▶ _What is needed_: Retype the records from the line containing "green line: moved" through the line containing "red line: moved", both included, leaving out the pictures.

▶ _The input_:
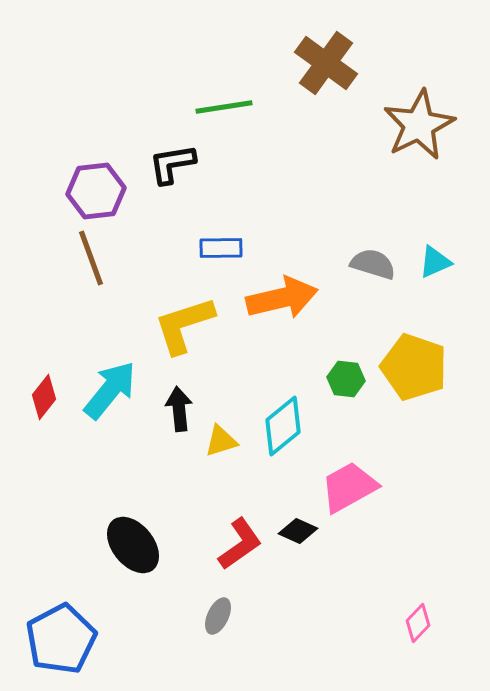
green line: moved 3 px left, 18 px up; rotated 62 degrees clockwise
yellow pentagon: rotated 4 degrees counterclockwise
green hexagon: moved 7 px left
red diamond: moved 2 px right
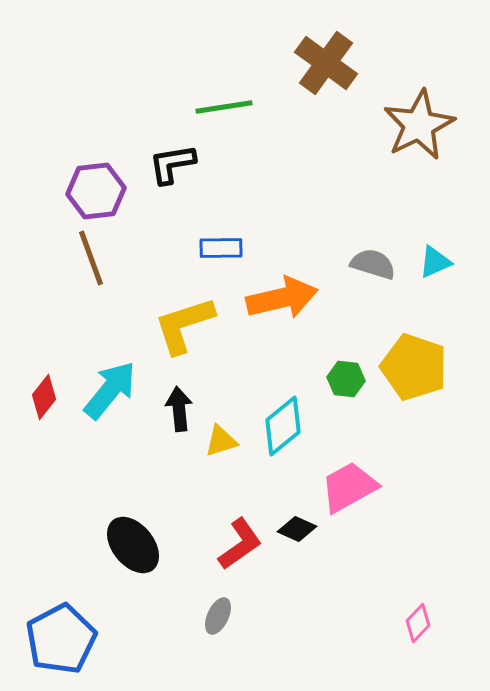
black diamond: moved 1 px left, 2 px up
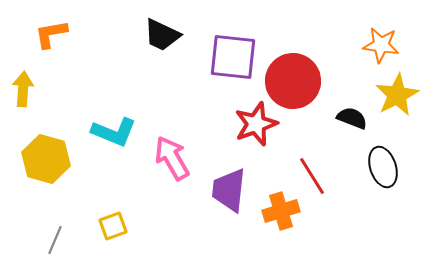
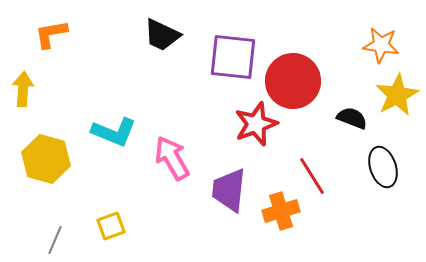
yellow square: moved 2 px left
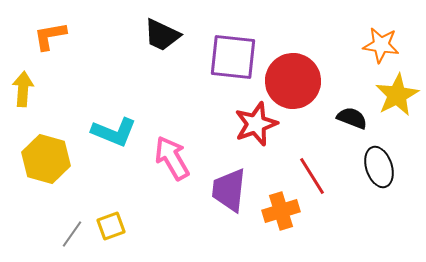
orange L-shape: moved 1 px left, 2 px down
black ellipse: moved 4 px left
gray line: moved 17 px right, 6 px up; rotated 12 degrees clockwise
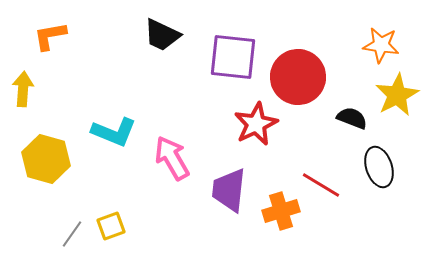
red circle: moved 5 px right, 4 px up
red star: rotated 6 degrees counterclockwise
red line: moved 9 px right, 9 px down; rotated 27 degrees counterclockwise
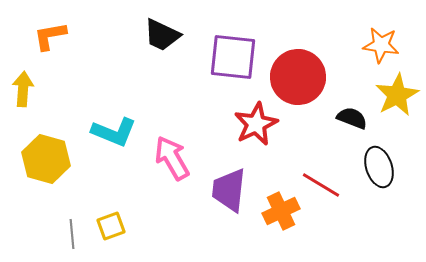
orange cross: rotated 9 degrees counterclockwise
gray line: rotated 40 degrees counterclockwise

--

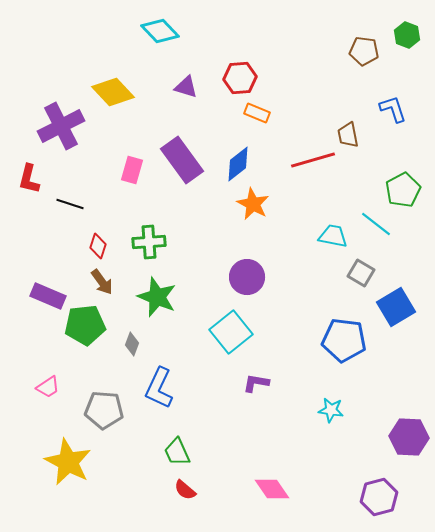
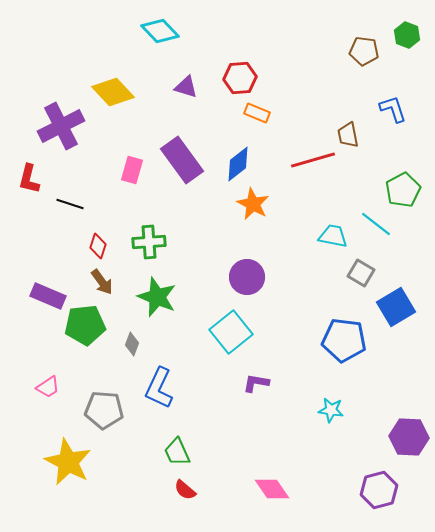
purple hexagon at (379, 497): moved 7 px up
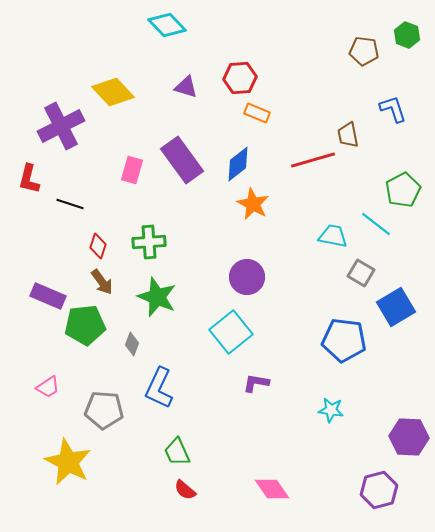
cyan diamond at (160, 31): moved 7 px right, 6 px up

▶ _Written response_:
green line: moved 3 px left, 18 px up; rotated 62 degrees clockwise
yellow pentagon: rotated 4 degrees counterclockwise
green hexagon: moved 7 px left
red diamond: moved 2 px right
black diamond: moved 1 px left, 2 px up
yellow square: moved 2 px left
orange L-shape: moved 1 px left, 2 px down
black ellipse: moved 4 px left
gray line: moved 17 px right, 6 px up; rotated 12 degrees clockwise
red circle: moved 5 px right, 4 px up
red star: rotated 6 degrees counterclockwise
red line: moved 9 px right, 9 px down; rotated 27 degrees counterclockwise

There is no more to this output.